## What needs to be done
Pictures aside, write every record out again word for word.

::: Extracted information :::

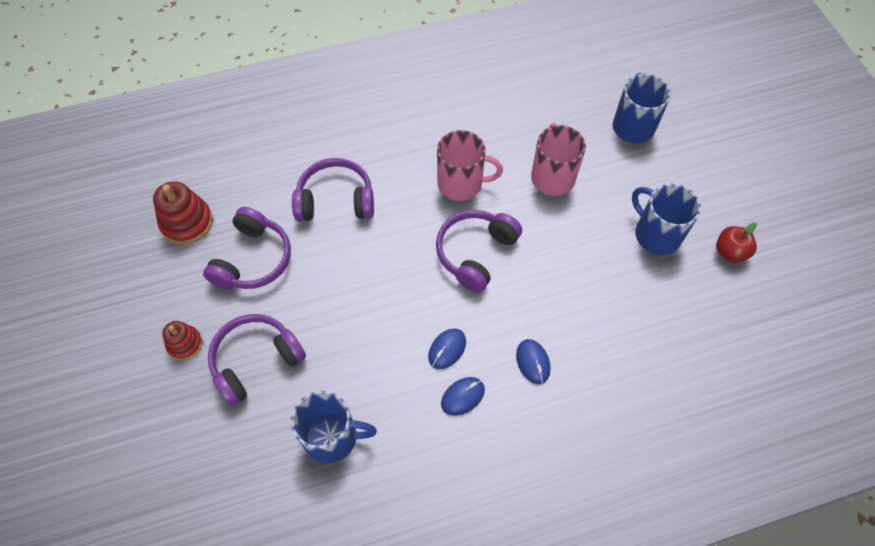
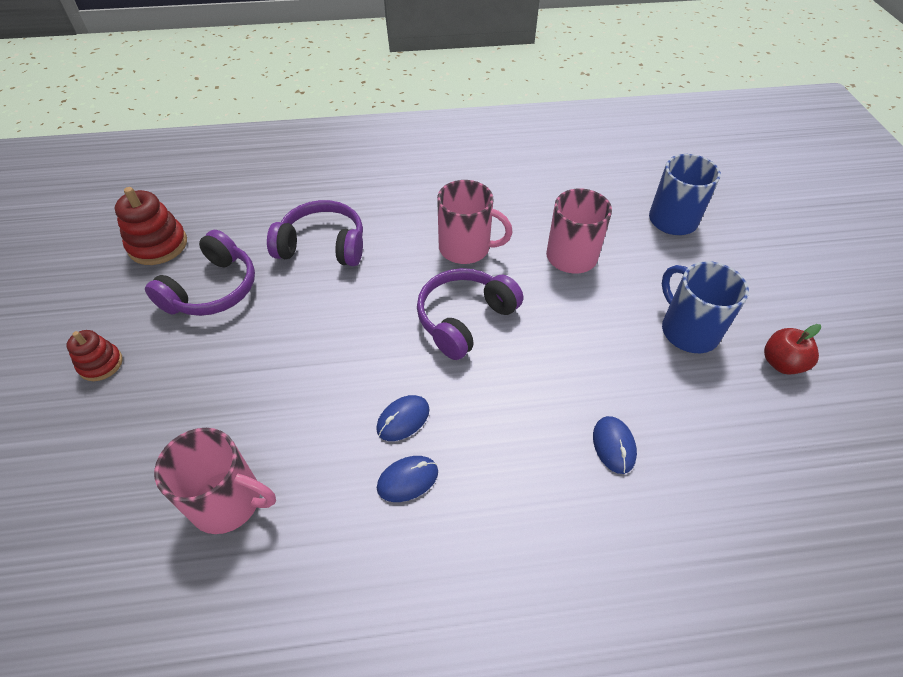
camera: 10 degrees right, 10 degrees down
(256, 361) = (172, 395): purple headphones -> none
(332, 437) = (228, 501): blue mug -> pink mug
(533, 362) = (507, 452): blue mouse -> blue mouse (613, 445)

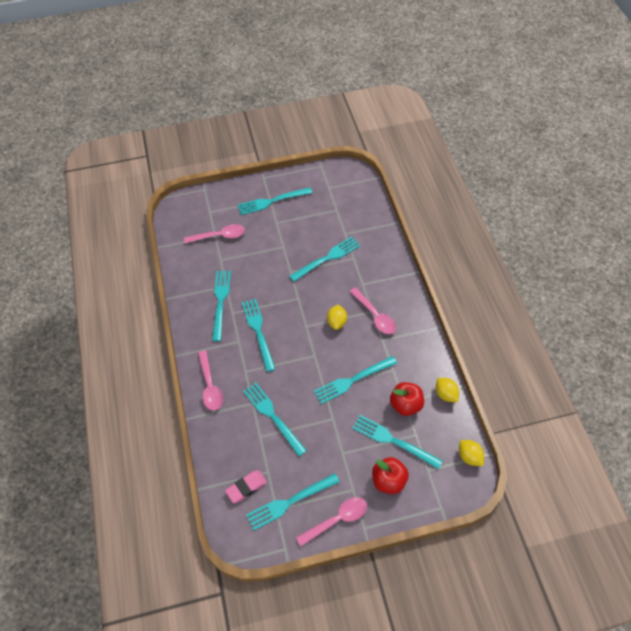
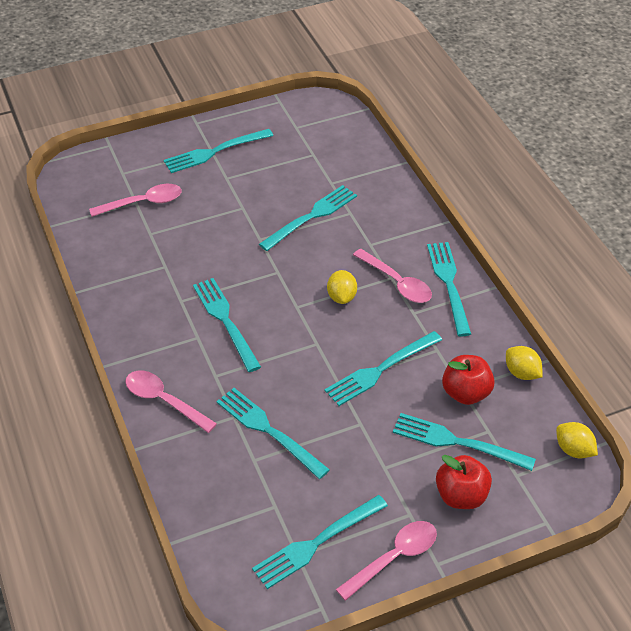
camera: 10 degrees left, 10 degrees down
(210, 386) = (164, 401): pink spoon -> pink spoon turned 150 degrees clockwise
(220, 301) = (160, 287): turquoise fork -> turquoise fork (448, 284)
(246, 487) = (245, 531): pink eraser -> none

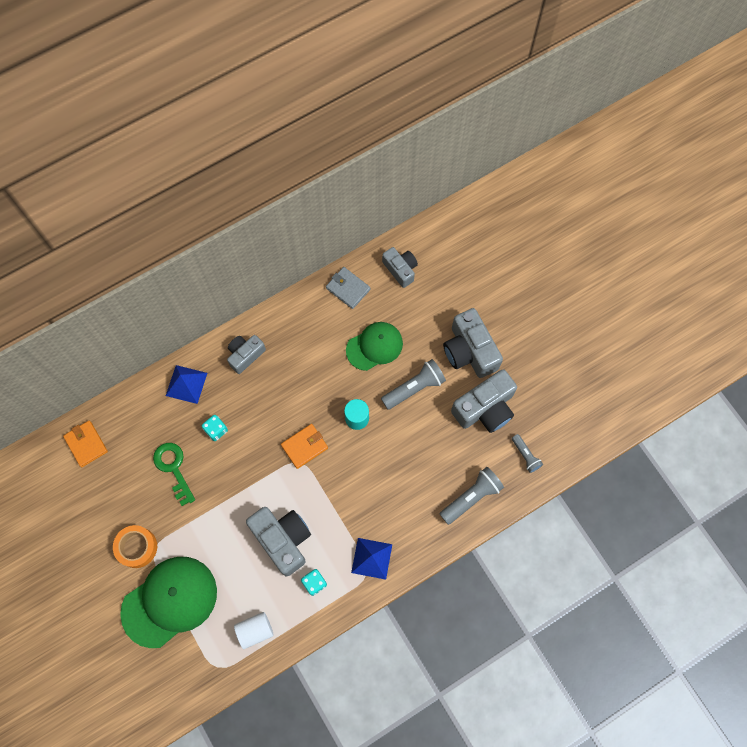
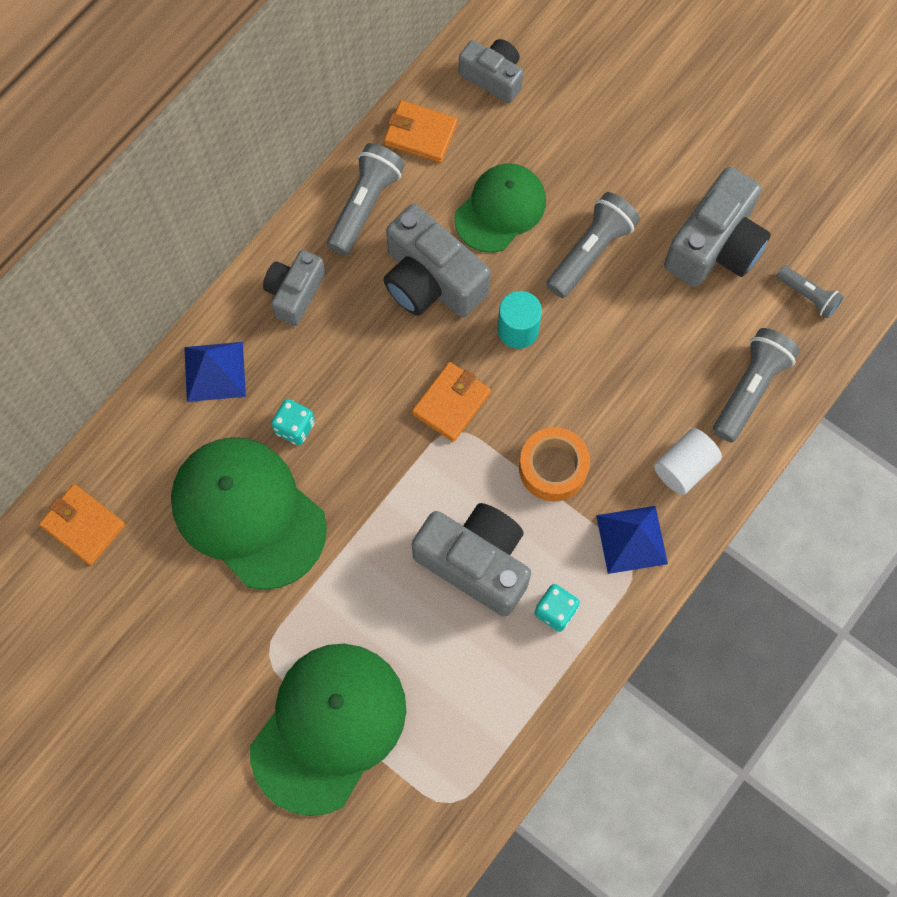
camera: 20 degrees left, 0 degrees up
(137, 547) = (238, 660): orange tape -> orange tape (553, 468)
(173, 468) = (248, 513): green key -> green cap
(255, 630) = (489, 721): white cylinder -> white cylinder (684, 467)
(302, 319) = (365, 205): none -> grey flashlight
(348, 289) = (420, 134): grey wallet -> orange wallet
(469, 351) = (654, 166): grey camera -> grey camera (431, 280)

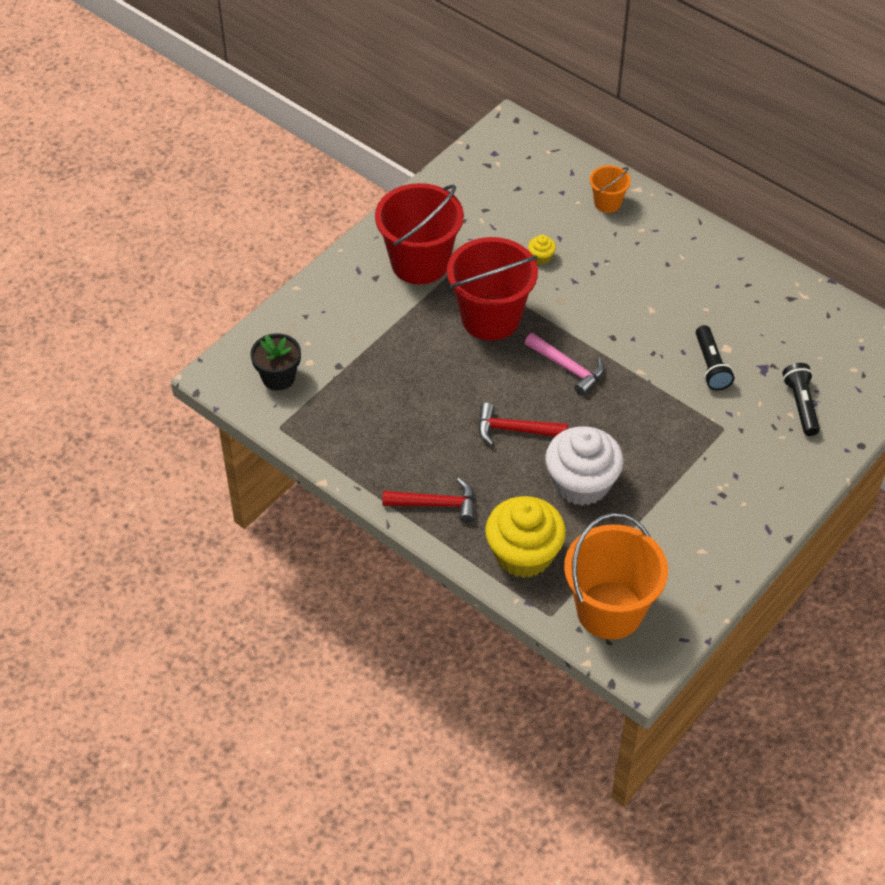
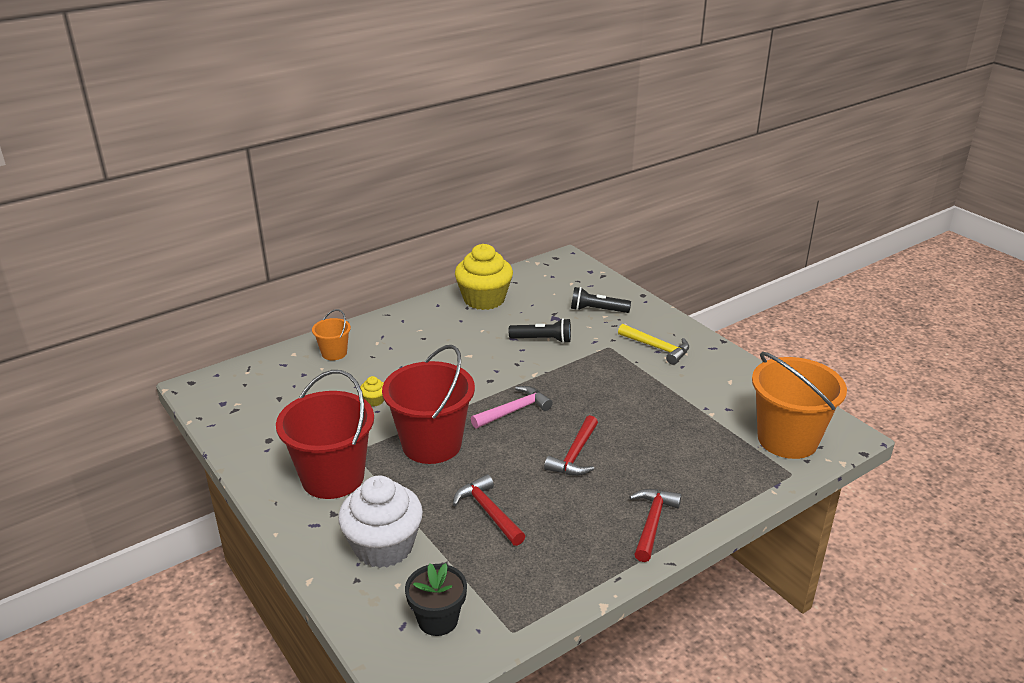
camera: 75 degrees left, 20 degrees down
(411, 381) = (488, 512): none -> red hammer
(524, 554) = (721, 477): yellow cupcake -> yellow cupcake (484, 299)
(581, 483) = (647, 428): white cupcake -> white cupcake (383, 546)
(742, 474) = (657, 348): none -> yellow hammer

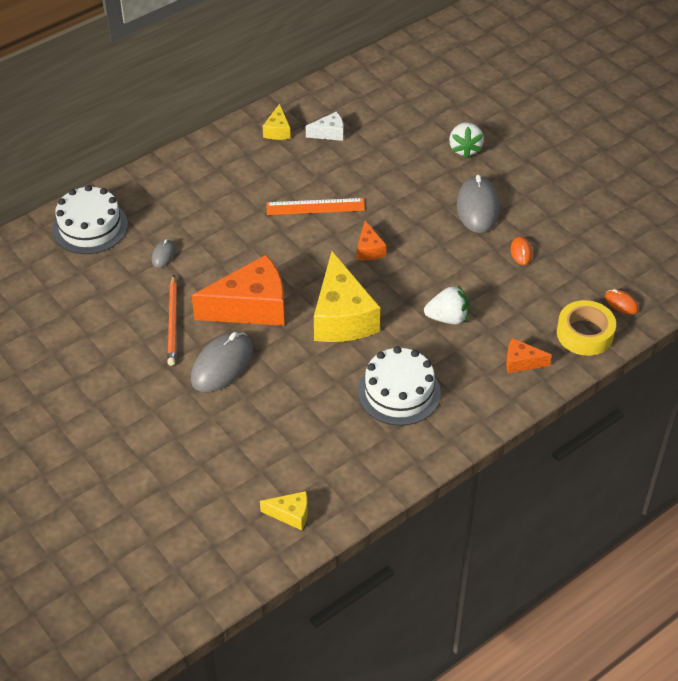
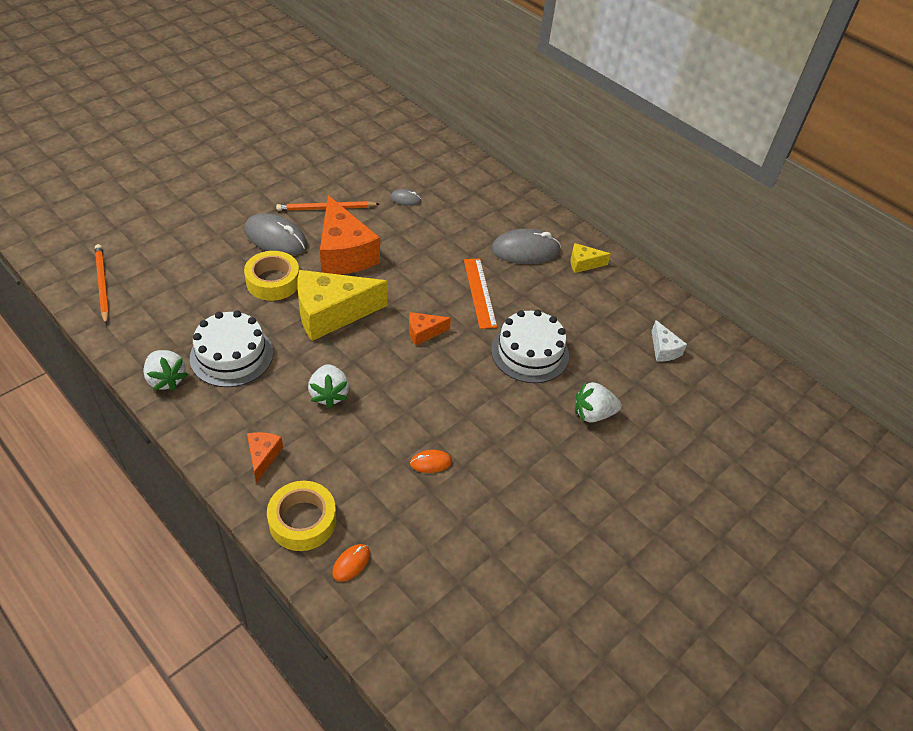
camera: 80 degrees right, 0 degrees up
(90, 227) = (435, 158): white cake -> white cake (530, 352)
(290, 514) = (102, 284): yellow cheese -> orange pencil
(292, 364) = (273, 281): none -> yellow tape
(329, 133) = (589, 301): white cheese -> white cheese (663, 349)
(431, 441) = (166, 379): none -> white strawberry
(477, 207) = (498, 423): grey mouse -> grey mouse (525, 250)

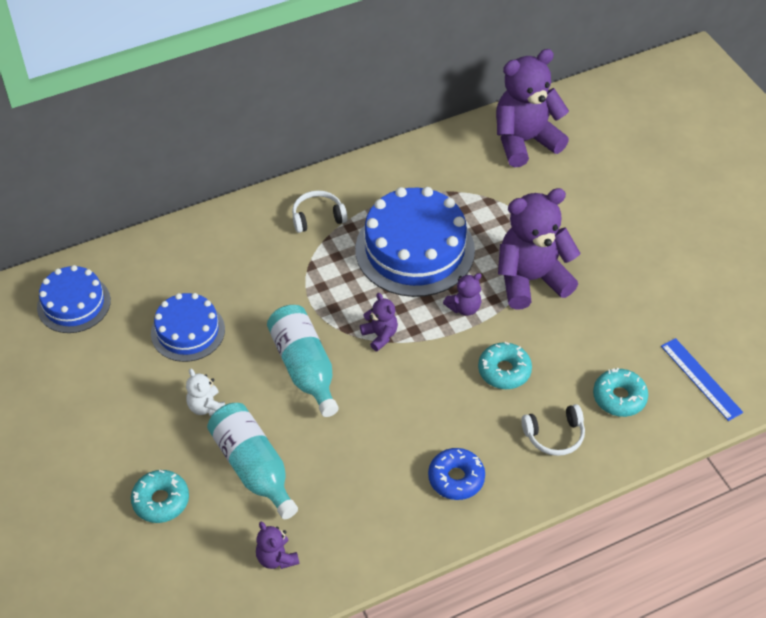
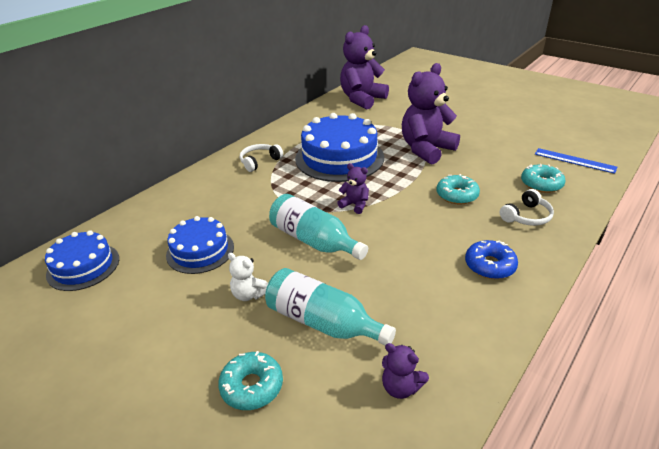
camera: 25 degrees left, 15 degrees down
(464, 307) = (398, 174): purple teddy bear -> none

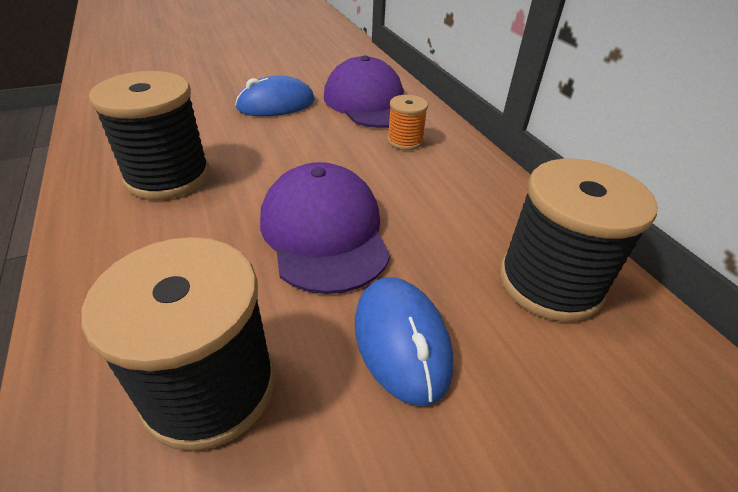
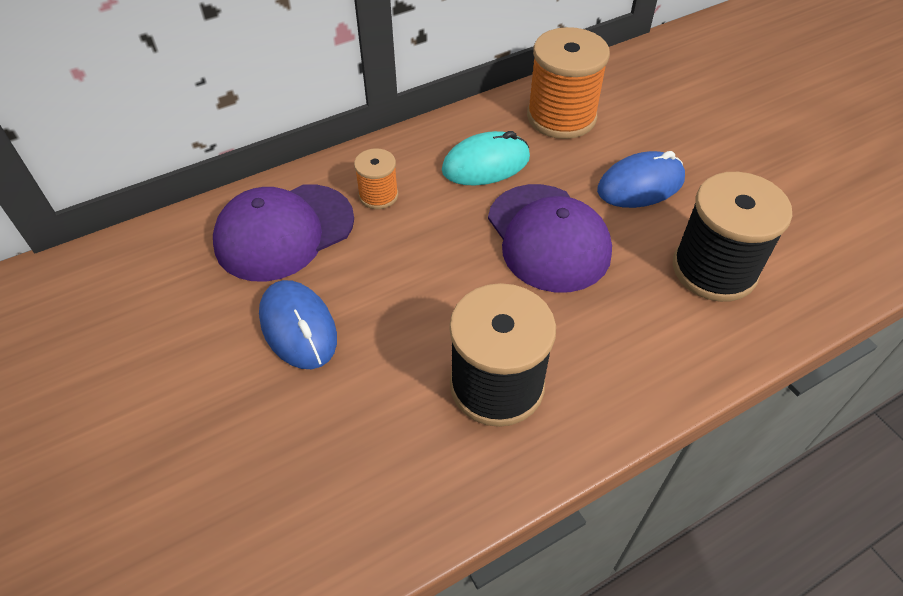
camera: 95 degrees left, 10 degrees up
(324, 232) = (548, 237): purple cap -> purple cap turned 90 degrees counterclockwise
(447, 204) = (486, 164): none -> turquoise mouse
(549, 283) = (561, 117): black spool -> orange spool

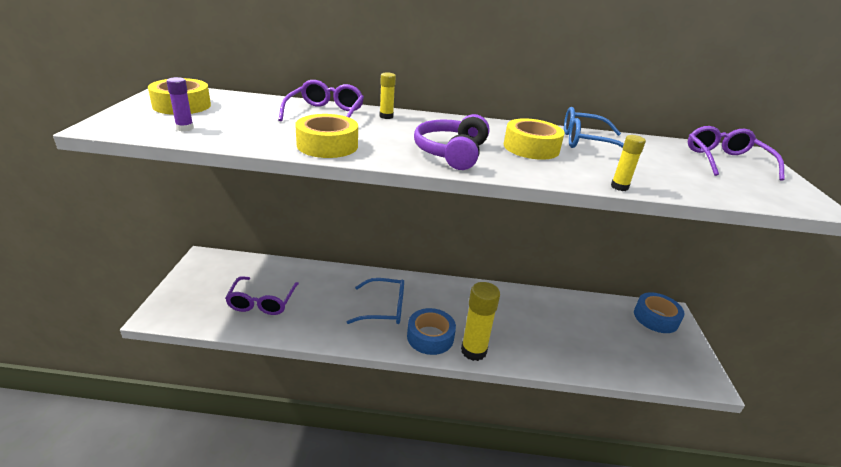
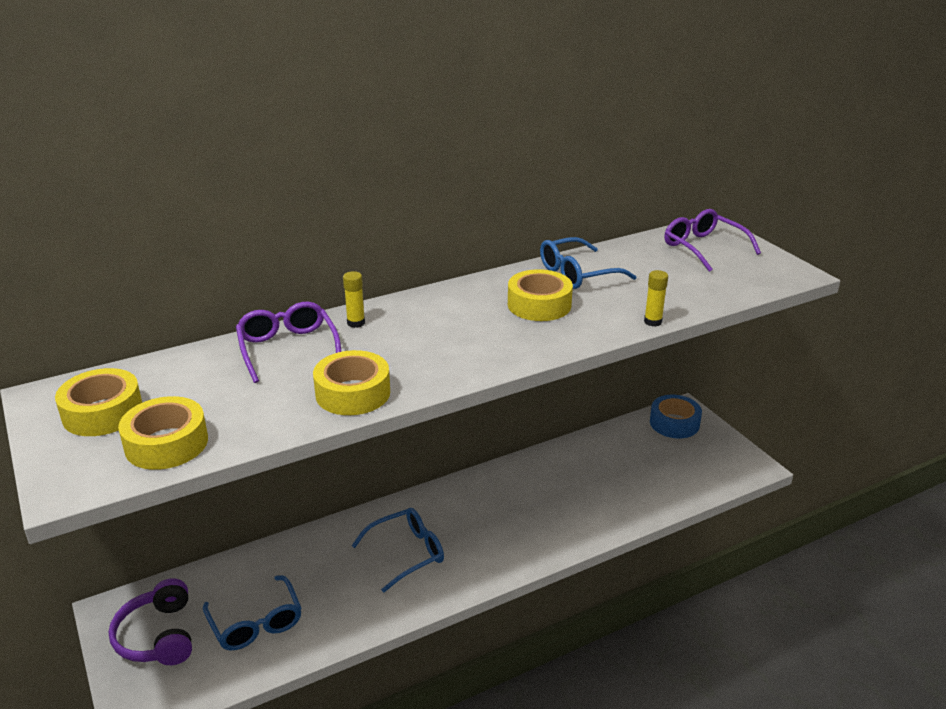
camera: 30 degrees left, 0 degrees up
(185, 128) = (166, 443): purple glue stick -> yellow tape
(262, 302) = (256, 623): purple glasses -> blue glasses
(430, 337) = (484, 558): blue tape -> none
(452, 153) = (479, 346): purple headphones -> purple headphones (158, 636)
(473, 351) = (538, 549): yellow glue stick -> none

:::

## Exercise answer
camera: 10 degrees right, 10 degrees down
(256, 361) = (172, 395): purple headphones -> none
(332, 437) = (228, 501): blue mug -> pink mug
(533, 362) = (507, 452): blue mouse -> blue mouse (613, 445)

camera: 10 degrees left, 10 degrees down
(210, 386) = (164, 401): pink spoon -> pink spoon turned 150 degrees clockwise
(220, 301) = (160, 287): turquoise fork -> turquoise fork (448, 284)
(246, 487) = (245, 531): pink eraser -> none

camera: 20 degrees left, 0 degrees up
(137, 547) = (238, 660): orange tape -> orange tape (553, 468)
(173, 468) = (248, 513): green key -> green cap
(255, 630) = (489, 721): white cylinder -> white cylinder (684, 467)
(302, 319) = (365, 205): none -> grey flashlight
(348, 289) = (420, 134): grey wallet -> orange wallet
(469, 351) = (654, 166): grey camera -> grey camera (431, 280)

camera: 75 degrees left, 20 degrees down
(411, 381) = (488, 512): none -> red hammer
(524, 554) = (721, 477): yellow cupcake -> yellow cupcake (484, 299)
(581, 483) = (647, 428): white cupcake -> white cupcake (383, 546)
(742, 474) = (657, 348): none -> yellow hammer

camera: 80 degrees right, 0 degrees up
(90, 227) = (435, 158): white cake -> white cake (530, 352)
(290, 514) = (102, 284): yellow cheese -> orange pencil
(292, 364) = (273, 281): none -> yellow tape
(329, 133) = (589, 301): white cheese -> white cheese (663, 349)
(431, 441) = (166, 379): none -> white strawberry
(477, 207) = (498, 423): grey mouse -> grey mouse (525, 250)

camera: 25 degrees left, 15 degrees down
(464, 307) = (398, 174): purple teddy bear -> none

camera: 95 degrees left, 10 degrees up
(324, 232) = (548, 237): purple cap -> purple cap turned 90 degrees counterclockwise
(447, 204) = (486, 164): none -> turquoise mouse
(549, 283) = (561, 117): black spool -> orange spool

camera: 30 degrees left, 0 degrees up
(185, 128) = (166, 443): purple glue stick -> yellow tape
(262, 302) = (256, 623): purple glasses -> blue glasses
(430, 337) = (484, 558): blue tape -> none
(452, 153) = (479, 346): purple headphones -> purple headphones (158, 636)
(473, 351) = (538, 549): yellow glue stick -> none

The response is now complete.